**Your instructions**
In the entries below, count every line with the word "missing". Return only the count.

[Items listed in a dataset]
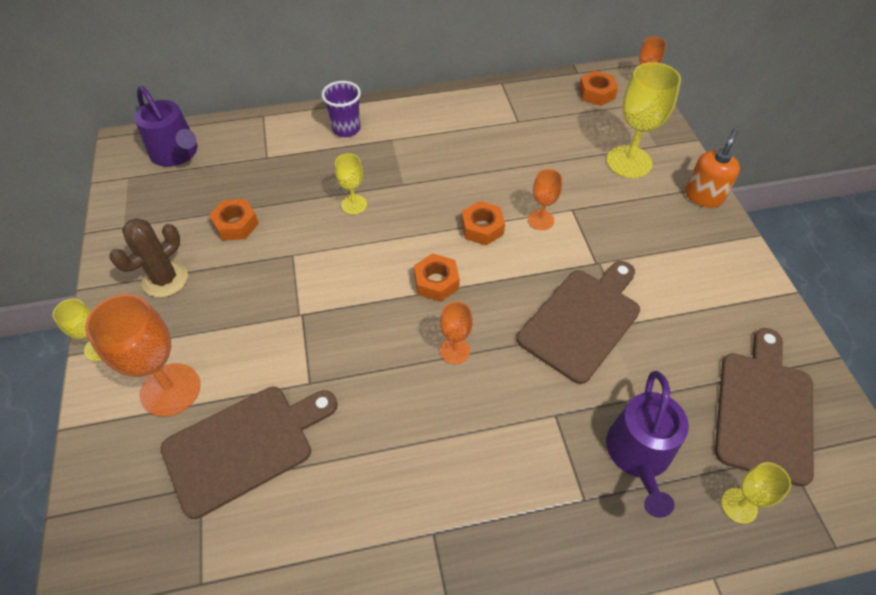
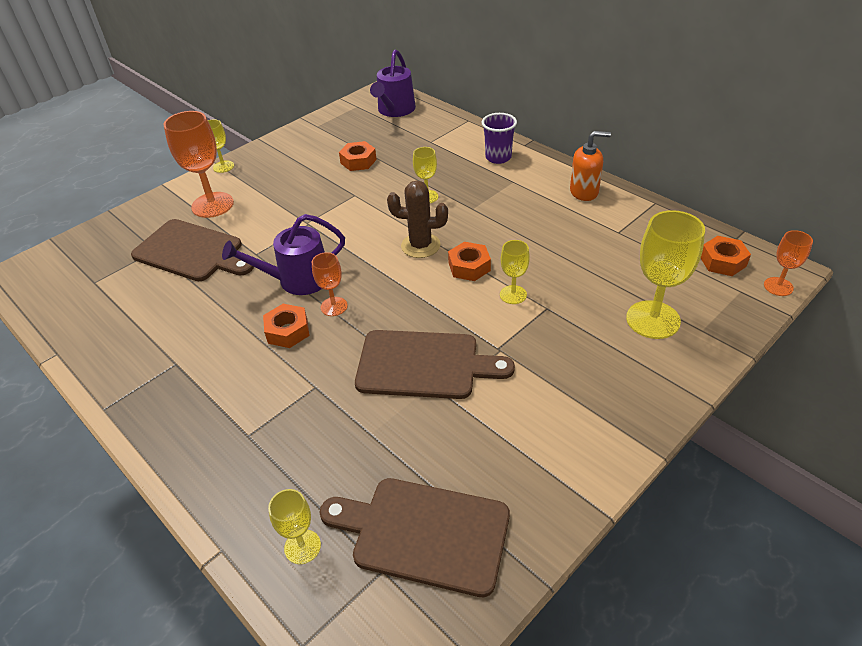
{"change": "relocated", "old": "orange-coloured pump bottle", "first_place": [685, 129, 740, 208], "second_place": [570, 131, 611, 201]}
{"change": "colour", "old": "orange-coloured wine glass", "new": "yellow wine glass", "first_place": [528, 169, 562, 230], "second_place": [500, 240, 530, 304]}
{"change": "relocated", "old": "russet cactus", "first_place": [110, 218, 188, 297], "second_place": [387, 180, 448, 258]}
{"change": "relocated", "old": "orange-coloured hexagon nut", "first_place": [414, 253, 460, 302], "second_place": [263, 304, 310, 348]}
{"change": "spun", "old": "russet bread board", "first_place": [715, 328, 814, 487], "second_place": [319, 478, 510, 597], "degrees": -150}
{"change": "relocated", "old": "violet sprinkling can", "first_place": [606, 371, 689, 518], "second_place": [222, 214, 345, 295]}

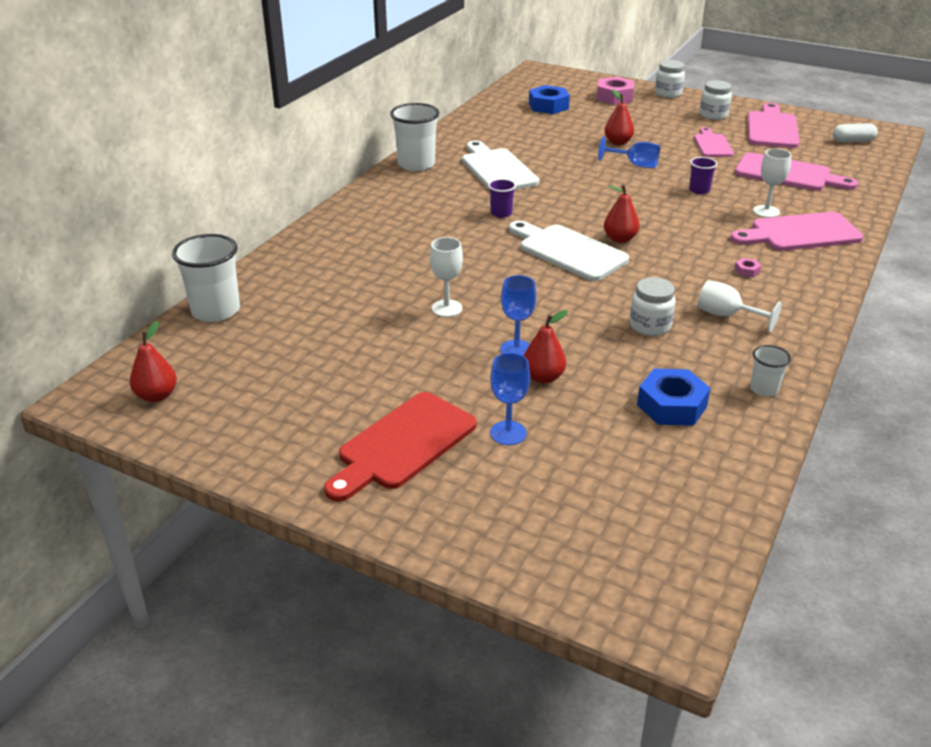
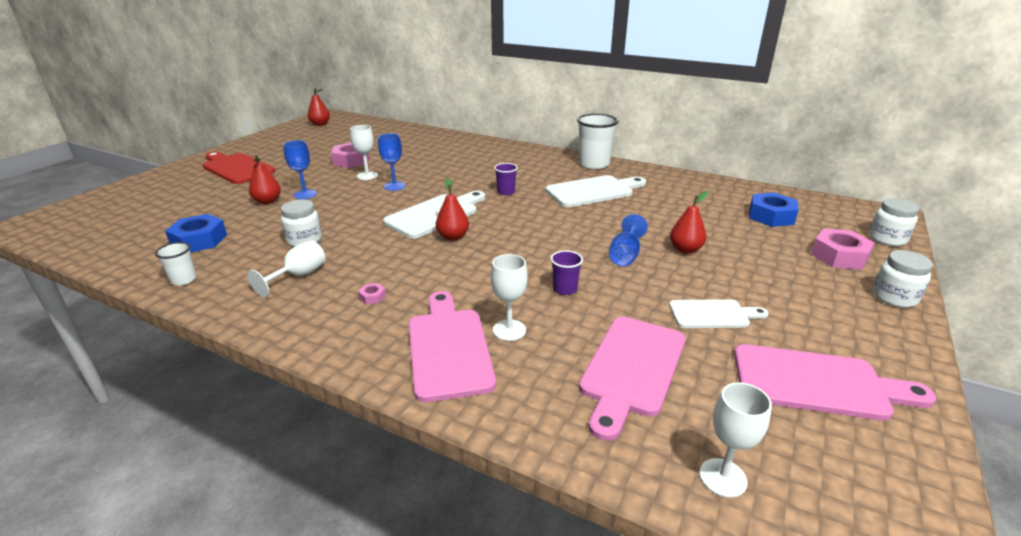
{"change": "relocated", "old": "snow-white jam jar", "first_place": [700, 80, 732, 120], "second_place": [869, 198, 919, 246]}
{"change": "missing", "old": "snow-white capsule", "first_place": [833, 123, 878, 143]}
{"change": "colour", "old": "pink bread board", "new": "snow-white bread board", "first_place": [694, 127, 734, 157], "second_place": [669, 299, 769, 328]}
{"change": "missing", "old": "snow-white cup", "first_place": [172, 234, 240, 322]}
{"change": "relocated", "old": "blue wine glass", "first_place": [490, 353, 530, 445], "second_place": [378, 133, 406, 191]}
{"change": "appeared", "new": "pink hexagon nut", "second_place": [331, 142, 369, 168]}
{"change": "appeared", "new": "snow-white wine glass", "second_place": [699, 382, 772, 498]}

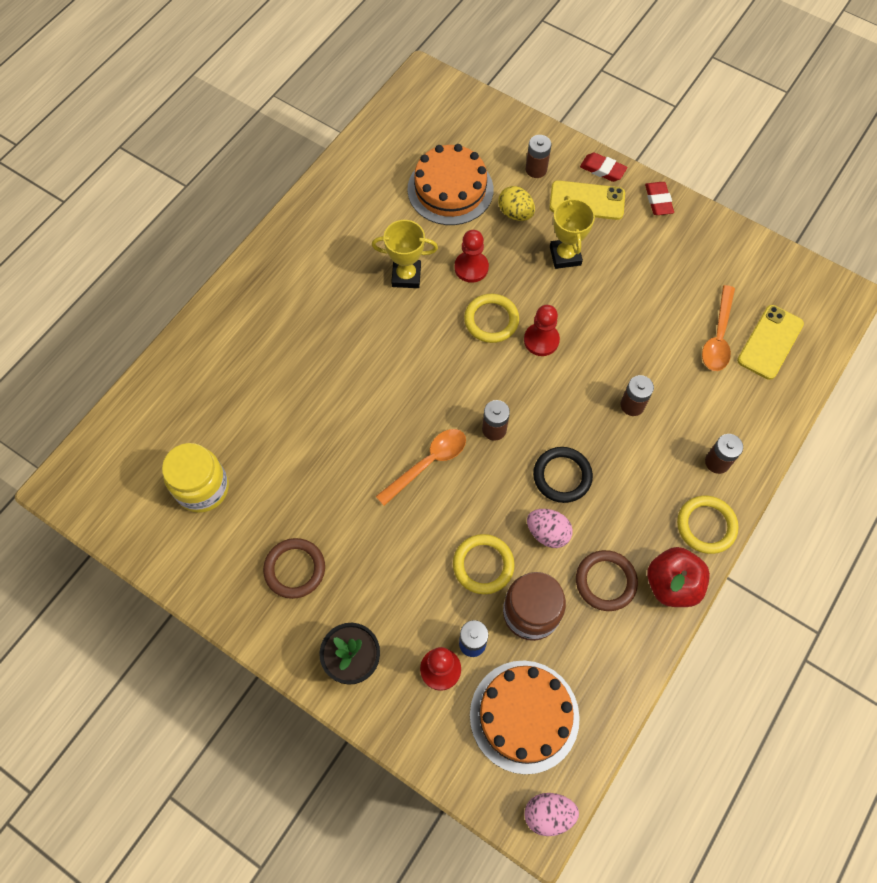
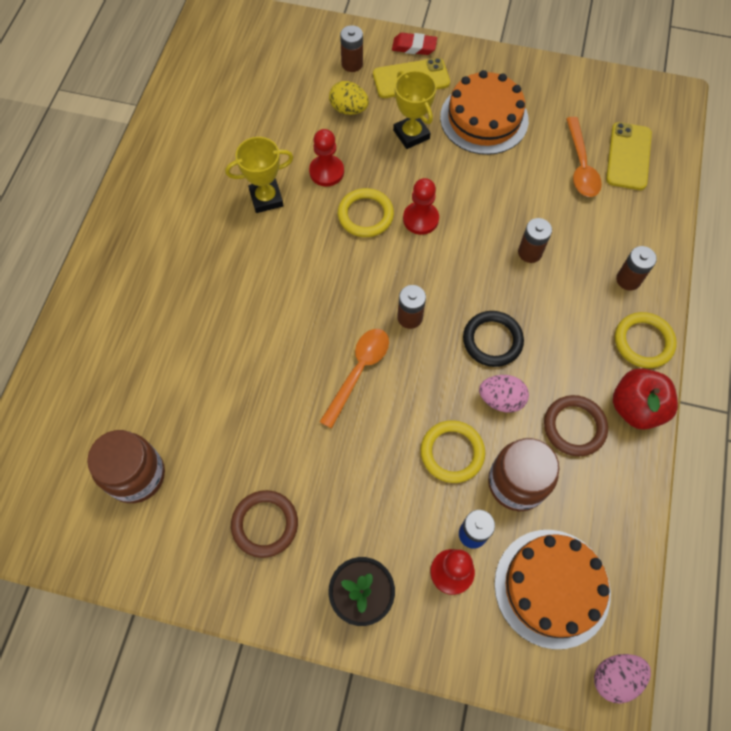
{"change": "relocated", "old": "orange-coloured gateau", "first_place": [408, 144, 493, 225], "second_place": [440, 70, 529, 155]}
{"change": "missing", "old": "red gum eraser", "first_place": [645, 182, 674, 215]}
{"change": "colour", "old": "yellow jam jar", "new": "russet jam jar", "first_place": [162, 443, 229, 513], "second_place": [87, 430, 165, 503]}

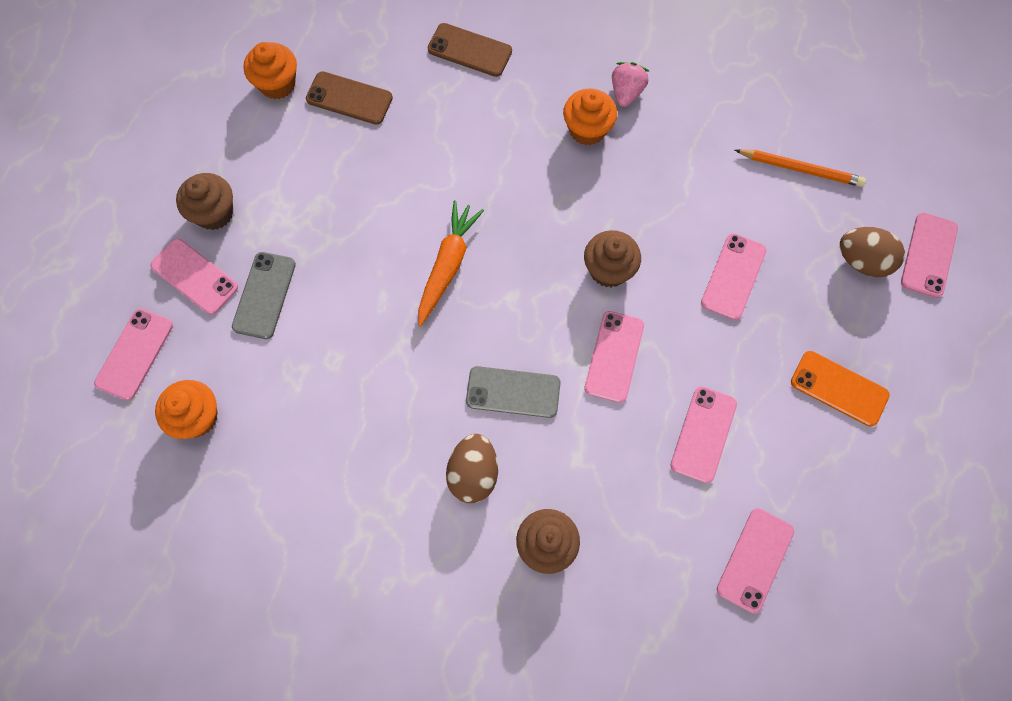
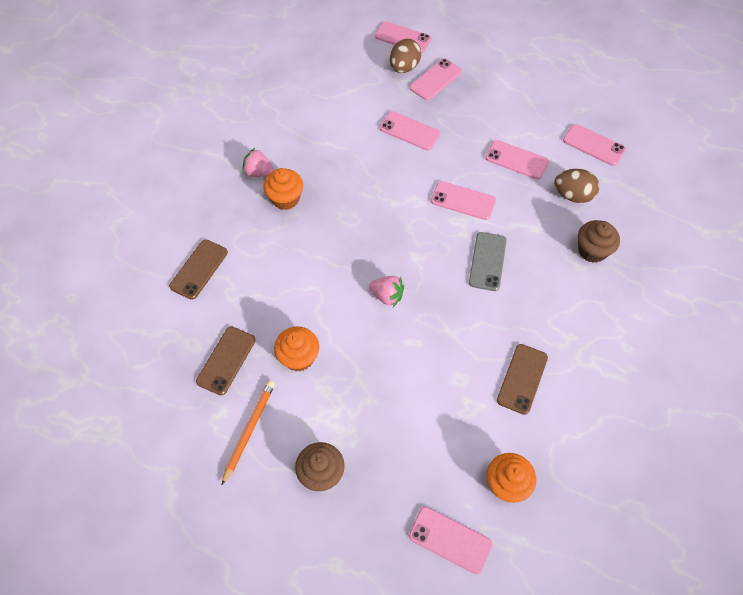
{"change": "relocated", "old": "orange-coloured cupcake", "first_place": [244, 42, 297, 99], "second_place": [274, 326, 319, 372]}
{"change": "relocated", "old": "orange-coloured pencil", "first_place": [735, 149, 866, 187], "second_place": [221, 380, 275, 486]}
{"change": "exchanged", "old": "orange-coloured toy carrot", "new": "pink toy strawberry", "first_place": [418, 200, 484, 327], "second_place": [369, 276, 404, 307]}
{"change": "missing", "old": "russet cupcake", "first_place": [584, 230, 641, 287]}
{"change": "relocated", "old": "pink smartphone", "first_place": [150, 238, 238, 315], "second_place": [410, 59, 462, 101]}
{"change": "missing", "old": "grey smartphone", "first_place": [232, 252, 296, 339]}
{"change": "missing", "old": "orange-coloured smartphone", "first_place": [791, 351, 890, 427]}
{"change": "relocated", "old": "russet toy egg", "first_place": [446, 434, 498, 503], "second_place": [554, 169, 600, 203]}
{"change": "appeared", "new": "russet smartphone", "second_place": [497, 344, 548, 415]}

**Result of this exercise**
6